TASK OBJECTIVE: Go through the entries below and print, exactly, the lines starting at the one with "(439, 219) = (306, 267): yellow" and ending at the one with "(249, 440) = (467, 206): black", keeping both ends and no others.

Object correspondence data:
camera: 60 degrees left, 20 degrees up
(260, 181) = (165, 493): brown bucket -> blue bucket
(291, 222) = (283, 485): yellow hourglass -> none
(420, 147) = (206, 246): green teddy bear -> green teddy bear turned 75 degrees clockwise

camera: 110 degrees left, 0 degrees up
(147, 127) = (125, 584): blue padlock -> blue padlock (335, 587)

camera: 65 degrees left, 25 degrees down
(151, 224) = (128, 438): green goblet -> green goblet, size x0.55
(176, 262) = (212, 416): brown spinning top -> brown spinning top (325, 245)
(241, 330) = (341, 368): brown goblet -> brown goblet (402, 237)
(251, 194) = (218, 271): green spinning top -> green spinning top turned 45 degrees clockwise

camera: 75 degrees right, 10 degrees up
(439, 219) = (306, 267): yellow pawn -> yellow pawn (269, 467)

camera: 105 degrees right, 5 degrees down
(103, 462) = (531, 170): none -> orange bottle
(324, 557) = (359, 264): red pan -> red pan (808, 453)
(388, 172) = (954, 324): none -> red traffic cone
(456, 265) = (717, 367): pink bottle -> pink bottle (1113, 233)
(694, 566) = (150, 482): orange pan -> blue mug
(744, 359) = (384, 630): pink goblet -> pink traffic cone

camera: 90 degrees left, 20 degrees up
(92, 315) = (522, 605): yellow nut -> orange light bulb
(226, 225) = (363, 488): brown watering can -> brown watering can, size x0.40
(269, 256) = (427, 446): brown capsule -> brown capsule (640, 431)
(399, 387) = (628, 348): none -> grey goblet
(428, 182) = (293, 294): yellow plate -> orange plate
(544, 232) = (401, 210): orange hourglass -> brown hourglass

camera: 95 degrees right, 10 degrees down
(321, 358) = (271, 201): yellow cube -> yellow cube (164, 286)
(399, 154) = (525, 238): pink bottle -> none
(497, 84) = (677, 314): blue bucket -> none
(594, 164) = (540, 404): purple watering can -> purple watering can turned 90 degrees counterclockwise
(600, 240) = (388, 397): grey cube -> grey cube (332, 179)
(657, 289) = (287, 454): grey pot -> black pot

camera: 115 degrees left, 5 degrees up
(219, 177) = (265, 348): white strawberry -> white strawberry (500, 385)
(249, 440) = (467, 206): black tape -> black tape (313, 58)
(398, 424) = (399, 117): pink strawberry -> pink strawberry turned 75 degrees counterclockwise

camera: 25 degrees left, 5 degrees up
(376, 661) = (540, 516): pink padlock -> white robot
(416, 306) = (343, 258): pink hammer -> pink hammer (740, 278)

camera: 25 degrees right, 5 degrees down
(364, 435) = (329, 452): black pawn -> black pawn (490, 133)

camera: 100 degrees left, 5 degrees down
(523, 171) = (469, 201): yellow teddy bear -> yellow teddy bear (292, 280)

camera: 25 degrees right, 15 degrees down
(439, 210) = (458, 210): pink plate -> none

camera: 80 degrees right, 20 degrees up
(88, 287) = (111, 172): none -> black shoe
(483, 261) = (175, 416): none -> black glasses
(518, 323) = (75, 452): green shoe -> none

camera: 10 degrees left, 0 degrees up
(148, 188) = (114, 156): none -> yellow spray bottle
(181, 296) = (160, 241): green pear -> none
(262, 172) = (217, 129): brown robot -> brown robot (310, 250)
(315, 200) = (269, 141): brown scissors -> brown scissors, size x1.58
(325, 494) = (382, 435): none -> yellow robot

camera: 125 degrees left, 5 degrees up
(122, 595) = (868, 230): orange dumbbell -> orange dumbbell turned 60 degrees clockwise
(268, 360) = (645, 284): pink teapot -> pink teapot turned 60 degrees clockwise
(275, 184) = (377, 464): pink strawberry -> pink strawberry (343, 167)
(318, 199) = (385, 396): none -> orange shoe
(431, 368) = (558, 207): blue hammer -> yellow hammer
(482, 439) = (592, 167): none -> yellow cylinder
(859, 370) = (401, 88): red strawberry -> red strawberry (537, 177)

ANSWER FOR THE TASK:
(439, 219) = (306, 267): yellow pawn -> yellow pawn (269, 467)

camera: 105 degrees right, 5 degrees down
(103, 462) = (531, 170): none -> orange bottle
(324, 557) = (359, 264): red pan -> red pan (808, 453)
(388, 172) = (954, 324): none -> red traffic cone
(456, 265) = (717, 367): pink bottle -> pink bottle (1113, 233)
(694, 566) = (150, 482): orange pan -> blue mug
(744, 359) = (384, 630): pink goblet -> pink traffic cone

camera: 90 degrees left, 20 degrees up
(92, 315) = (522, 605): yellow nut -> orange light bulb
(226, 225) = (363, 488): brown watering can -> brown watering can, size x0.40
(269, 256) = (427, 446): brown capsule -> brown capsule (640, 431)
(399, 387) = (628, 348): none -> grey goblet
(428, 182) = (293, 294): yellow plate -> orange plate
(544, 232) = (401, 210): orange hourglass -> brown hourglass

camera: 95 degrees right, 10 degrees down
(321, 358) = (271, 201): yellow cube -> yellow cube (164, 286)
(399, 154) = (525, 238): pink bottle -> none
(497, 84) = (677, 314): blue bucket -> none
(594, 164) = (540, 404): purple watering can -> purple watering can turned 90 degrees counterclockwise
(600, 240) = (388, 397): grey cube -> grey cube (332, 179)
(657, 289) = (287, 454): grey pot -> black pot

camera: 115 degrees left, 5 degrees up
(219, 177) = (265, 348): white strawberry -> white strawberry (500, 385)
(249, 440) = (467, 206): black tape -> black tape (313, 58)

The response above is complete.